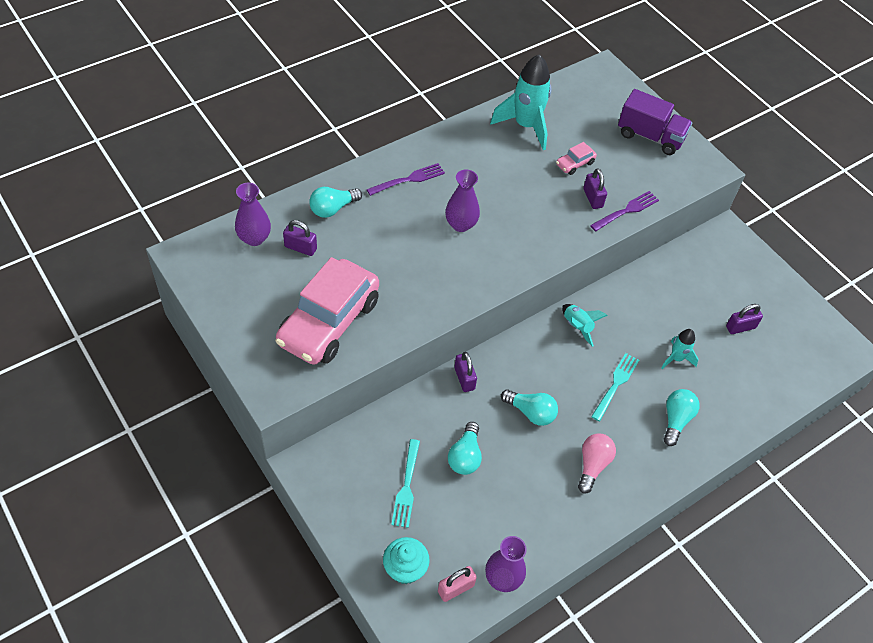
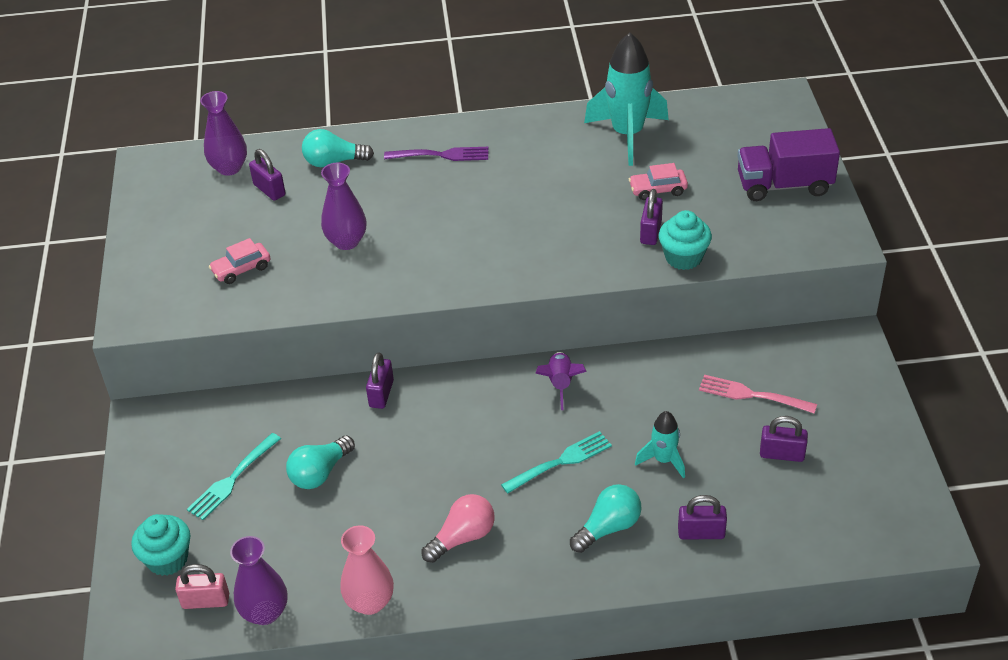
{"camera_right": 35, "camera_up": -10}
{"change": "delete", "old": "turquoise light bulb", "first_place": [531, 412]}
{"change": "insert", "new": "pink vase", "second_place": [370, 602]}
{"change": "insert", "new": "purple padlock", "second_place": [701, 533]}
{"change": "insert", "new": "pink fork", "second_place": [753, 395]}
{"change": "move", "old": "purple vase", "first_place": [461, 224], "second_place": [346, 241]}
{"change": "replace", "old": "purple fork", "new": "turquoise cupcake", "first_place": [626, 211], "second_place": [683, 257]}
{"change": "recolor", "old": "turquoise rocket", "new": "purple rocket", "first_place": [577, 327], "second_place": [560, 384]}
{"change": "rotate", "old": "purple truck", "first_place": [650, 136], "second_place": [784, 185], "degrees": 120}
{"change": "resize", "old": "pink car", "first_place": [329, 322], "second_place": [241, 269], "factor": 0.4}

- - -

Only the pictures are to be omitted; the records above must otherwise be reproduced exactly.

Written answer:
{"camera_right": 35, "camera_up": -10}
{"change": "delete", "old": "turquoise light bulb", "first_place": [531, 412]}
{"change": "insert", "new": "pink vase", "second_place": [370, 602]}
{"change": "insert", "new": "purple padlock", "second_place": [701, 533]}
{"change": "insert", "new": "pink fork", "second_place": [753, 395]}
{"change": "move", "old": "purple vase", "first_place": [461, 224], "second_place": [346, 241]}
{"change": "replace", "old": "purple fork", "new": "turquoise cupcake", "first_place": [626, 211], "second_place": [683, 257]}
{"change": "recolor", "old": "turquoise rocket", "new": "purple rocket", "first_place": [577, 327], "second_place": [560, 384]}
{"change": "rotate", "old": "purple truck", "first_place": [650, 136], "second_place": [784, 185], "degrees": 120}
{"change": "resize", "old": "pink car", "first_place": [329, 322], "second_place": [241, 269], "factor": 0.4}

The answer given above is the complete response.